BEGIN
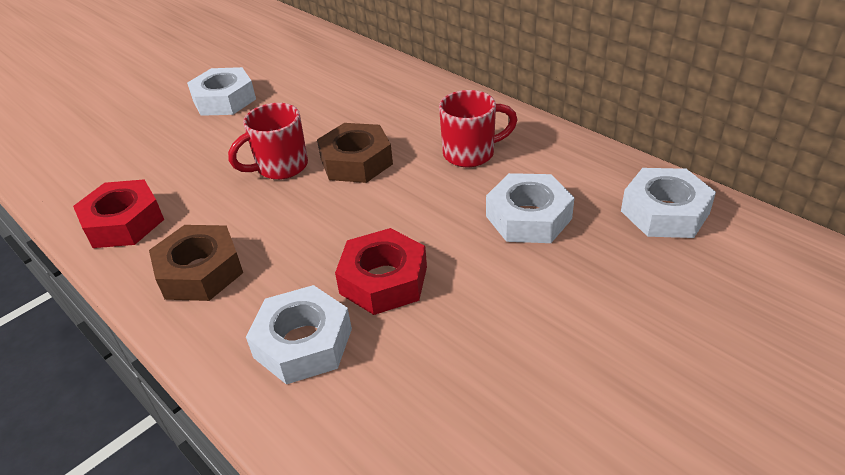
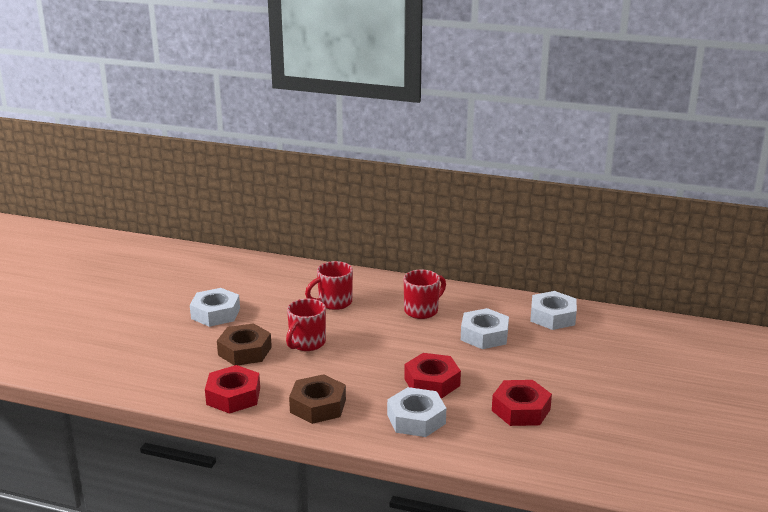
camera: 30 degrees left, 15 degrees down
(356, 161) = (354, 330): brown nut -> brown nut (244, 351)
(367, 115) = (333, 303): none -> red mug
(478, 384) = (521, 410): none -> red nut

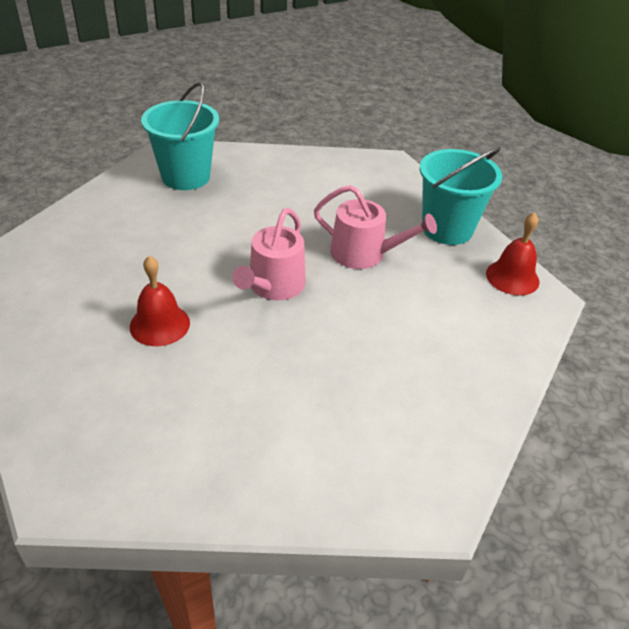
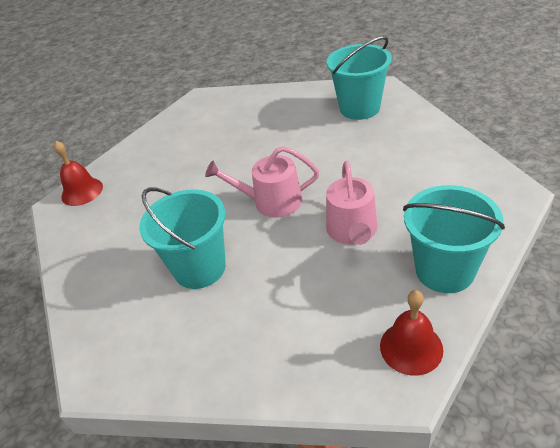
camera: 75 degrees right, 0 degrees up
(159, 324) = (198, 173): red bell -> red bell (82, 191)
(331, 372) = (199, 268): none -> turquoise bucket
END
- [Exercise requirements] Leave every picture out. Retype the remaining data exactly.

- [Expected answer]
camera: 30 degrees left, 15 degrees down
(356, 161) = (354, 330): brown nut -> brown nut (244, 351)
(367, 115) = (333, 303): none -> red mug
(478, 384) = (521, 410): none -> red nut

camera: 75 degrees right, 0 degrees up
(159, 324) = (198, 173): red bell -> red bell (82, 191)
(331, 372) = (199, 268): none -> turquoise bucket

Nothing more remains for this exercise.